▶ Task to complete
Return, word for word, the lines of the listing below from the one with "camera: 170 degrees left, 5 degrees up" through the one with "(509, 361) = (376, 306): grey", and no other lines.

▶ Supplied data
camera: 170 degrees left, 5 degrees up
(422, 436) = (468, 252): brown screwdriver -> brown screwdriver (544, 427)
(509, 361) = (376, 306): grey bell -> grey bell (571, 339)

* * *

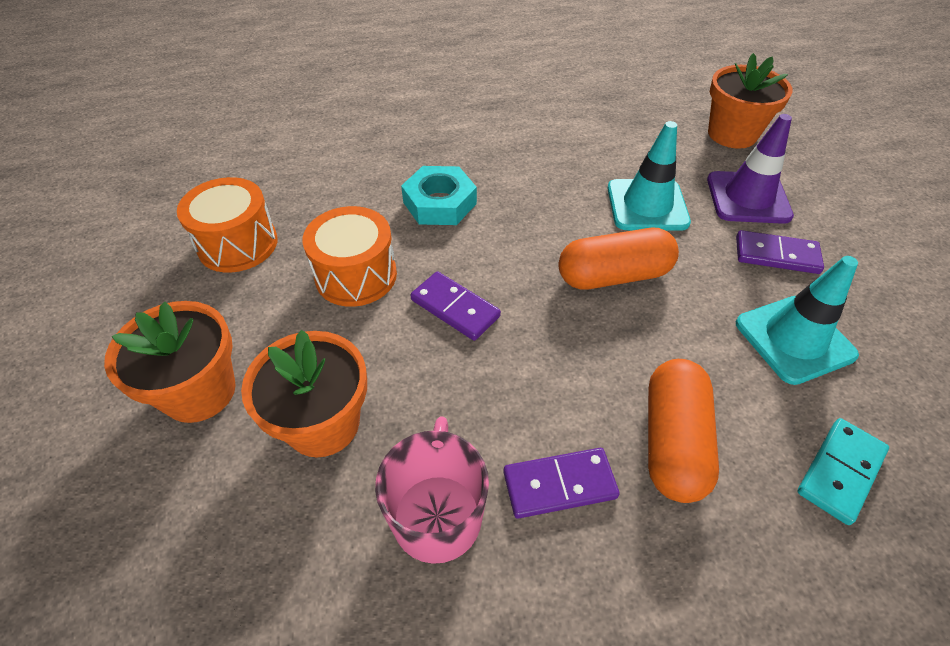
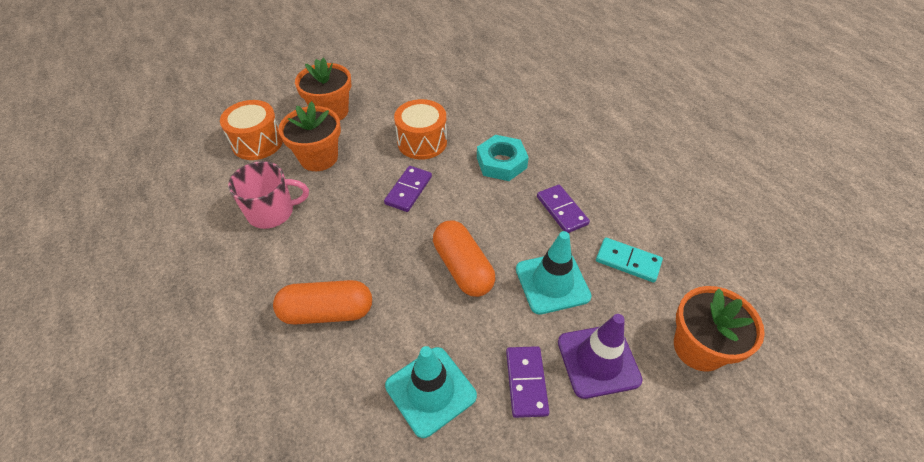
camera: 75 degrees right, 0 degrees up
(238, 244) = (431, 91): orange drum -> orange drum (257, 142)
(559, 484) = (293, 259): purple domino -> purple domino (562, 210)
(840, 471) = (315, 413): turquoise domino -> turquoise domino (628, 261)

---

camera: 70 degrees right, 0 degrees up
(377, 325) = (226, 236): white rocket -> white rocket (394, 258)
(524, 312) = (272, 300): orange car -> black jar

▶ Response area
camera: 170 degrees left, 5 degrees up
(422, 436) = (468, 252): brown screwdriver -> brown screwdriver (544, 427)
(509, 361) = (376, 306): grey bell -> grey bell (571, 339)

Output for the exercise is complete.